··· Available data ···
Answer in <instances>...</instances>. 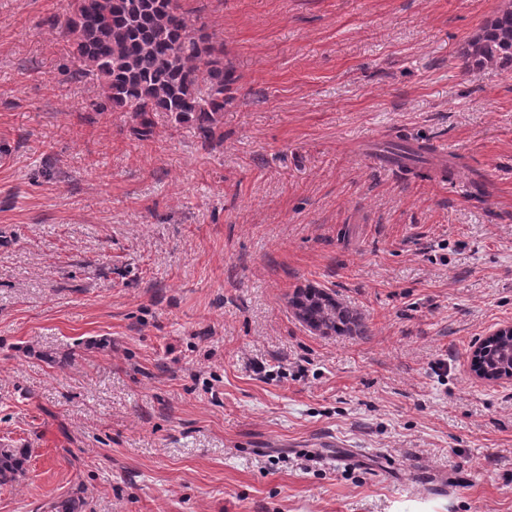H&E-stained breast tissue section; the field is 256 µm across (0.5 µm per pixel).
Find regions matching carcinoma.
<instances>
[{
    "instance_id": "1",
    "label": "carcinoma",
    "mask_w": 512,
    "mask_h": 512,
    "mask_svg": "<svg viewBox=\"0 0 512 512\" xmlns=\"http://www.w3.org/2000/svg\"><path fill=\"white\" fill-rule=\"evenodd\" d=\"M46 23L66 39L76 78L97 82L112 110L131 113L136 134L148 137L163 112L176 128L194 127L206 148L224 140V40L193 31L183 0H69L65 15ZM462 58L477 68L512 66V0L465 41ZM291 305L304 323L363 330L356 313L319 288L294 293ZM475 365L512 369V336L486 341ZM26 461L25 449L0 448V485L24 475Z\"/></svg>"
}]
</instances>
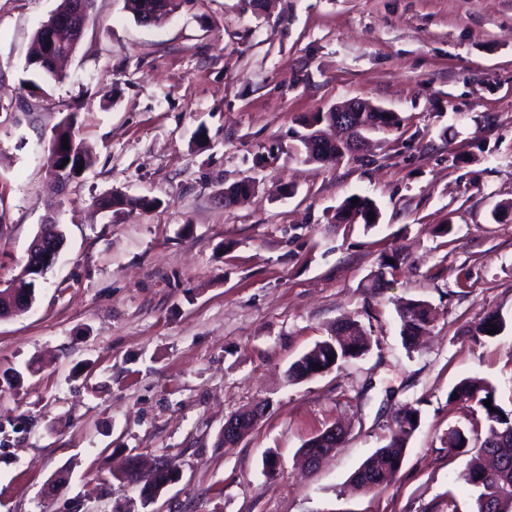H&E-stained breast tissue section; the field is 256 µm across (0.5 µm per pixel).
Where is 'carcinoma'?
<instances>
[{
  "label": "carcinoma",
  "instance_id": "obj_1",
  "mask_svg": "<svg viewBox=\"0 0 512 512\" xmlns=\"http://www.w3.org/2000/svg\"><path fill=\"white\" fill-rule=\"evenodd\" d=\"M128 9L134 19L142 25H151L172 14L180 5V0H126ZM96 0H60L57 8L59 13H70L79 6L82 17L91 20L95 13ZM346 124L363 134L376 129L391 128L398 125L395 113L384 112H346ZM75 118L65 117L63 124L57 127L52 142L62 145L63 137H68L69 151L74 155L83 156L87 164H93V157L77 140L73 126ZM354 155L346 142L328 143L325 149L314 152L307 151V160L317 163H335ZM357 213L364 224H369L368 214L377 212L376 205L361 199L358 204L347 200L336 212V222L350 223L351 213ZM431 314V308L423 301L407 303L399 310L402 336L405 342H411L421 331L425 330ZM504 322L494 312L480 315L474 328V335L488 336V330L502 331ZM368 351V339L360 328L350 322L336 325L333 336L317 343L311 350L303 354L288 369V381H299L320 375L319 369L328 372L340 366L350 358L363 355ZM455 396V401L473 402L483 413L486 437L477 452L471 457L469 482L475 486L478 495L475 500L476 512H512V411L504 410L496 403L495 387L485 379L465 378L455 384L448 392ZM491 400V407L484 401ZM418 409L407 405L403 416L396 418L395 430L389 442L370 455L352 476L356 485L365 492L379 491L385 488L390 476L402 464L407 440L418 429L419 422L413 420ZM471 445L468 433L460 428L448 432V452L467 453ZM178 468L163 463L161 470L152 484L141 486L144 503L153 498V490L172 481Z\"/></svg>",
  "mask_w": 512,
  "mask_h": 512
}]
</instances>
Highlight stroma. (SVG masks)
Returning a JSON list of instances; mask_svg holds the SVG:
<instances>
[{
    "label": "stroma",
    "mask_w": 512,
    "mask_h": 512,
    "mask_svg": "<svg viewBox=\"0 0 512 512\" xmlns=\"http://www.w3.org/2000/svg\"><path fill=\"white\" fill-rule=\"evenodd\" d=\"M59 3L0 0V283L46 216L66 237L32 308L0 321V512H474L469 458L447 450L473 409L448 392L483 378L512 410V0H181L153 26L97 0L37 91L26 59ZM352 99L398 125L307 161L313 116ZM71 113L94 163L59 191L46 159ZM115 192L155 205L100 209ZM354 196L374 227L336 222ZM412 300L432 321L409 346ZM489 311L504 330L472 336ZM344 319L369 351L288 382ZM408 404L400 469L353 489ZM336 424L339 447L304 467ZM166 459L181 477L144 504L129 465ZM307 160L317 163H335L345 157H351L356 152L352 151L348 142L326 143L325 149L319 152L311 151L307 146ZM430 314L431 308L424 301L409 302L399 310L405 344L426 329Z\"/></svg>",
    "instance_id": "obj_1"
}]
</instances>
···
» **What you are asked to do**: Copy each line of the records above that carries the word "stroma".

» **Solution below**:
Highlight stroma. (SVG masks)
    "label": "stroma",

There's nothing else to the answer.